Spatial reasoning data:
* * * * *

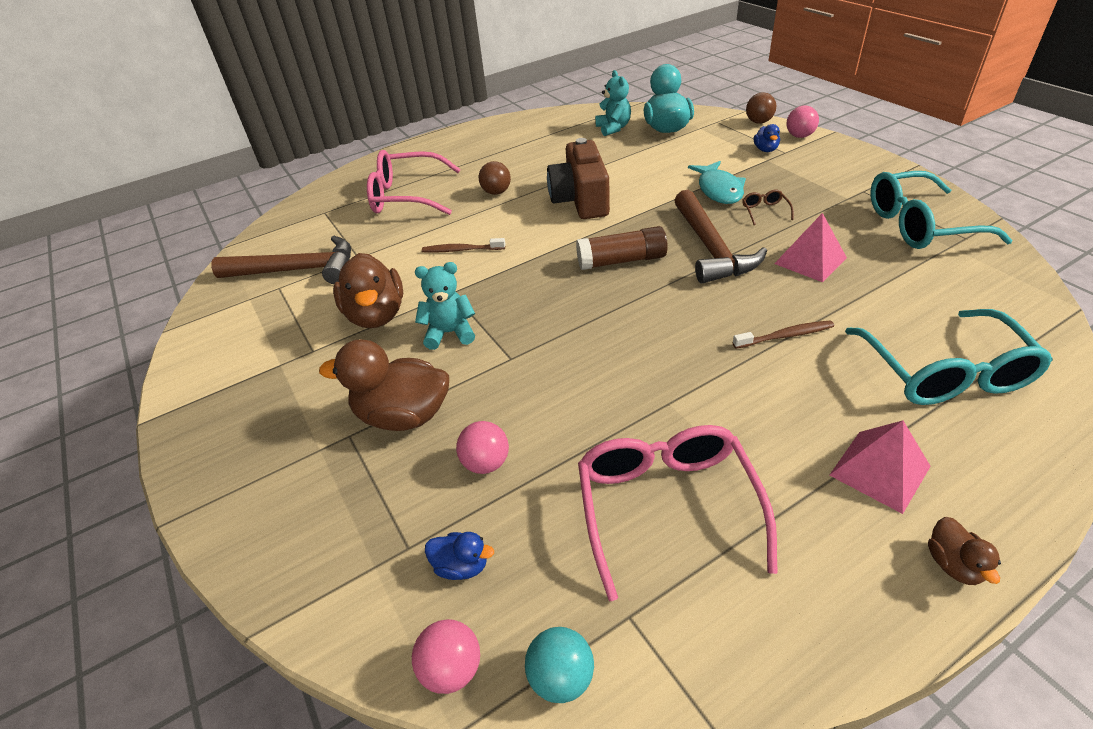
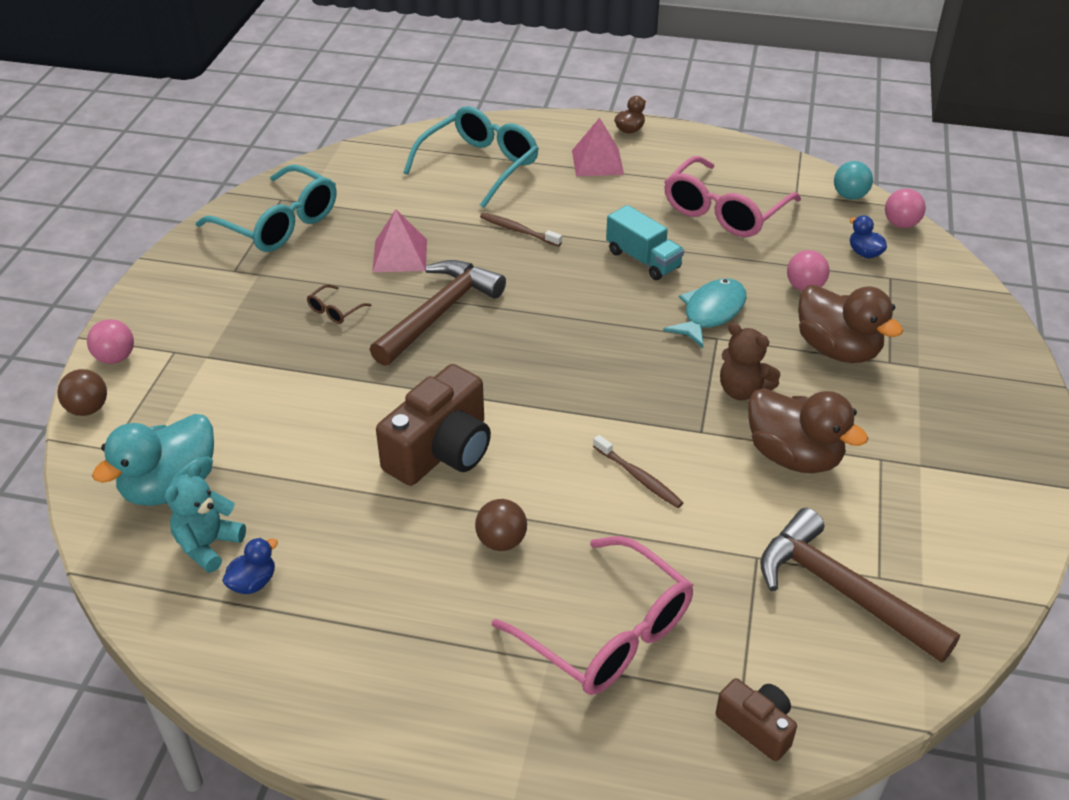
camera: 140 degrees left, 0 degrees up
(310, 208) = (756, 726): none -> brown camera
(376, 315) = (794, 456): brown duck -> brown duck turned 105 degrees clockwise
(450, 333) = (743, 390): turquoise teddy bear -> brown teddy bear
(621, 260) = (521, 354): brown glue stick -> none
(655, 384) = (643, 259): none -> turquoise truck
(719, 190) = (316, 359): turquoise fish -> turquoise fish (710, 313)
(765, 150) = (178, 368): blue duck -> blue duck (253, 582)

* * * * *

When you copy the entries above, reproduce each line exactly and leave out any pictures.

▶ _TASK SOLUTION_:
camera: 140 degrees left, 0 degrees up
(310, 208) = (756, 726): none -> brown camera
(376, 315) = (794, 456): brown duck -> brown duck turned 105 degrees clockwise
(450, 333) = (743, 390): turquoise teddy bear -> brown teddy bear
(621, 260) = (521, 354): brown glue stick -> none
(655, 384) = (643, 259): none -> turquoise truck
(719, 190) = (316, 359): turquoise fish -> turquoise fish (710, 313)
(765, 150) = (178, 368): blue duck -> blue duck (253, 582)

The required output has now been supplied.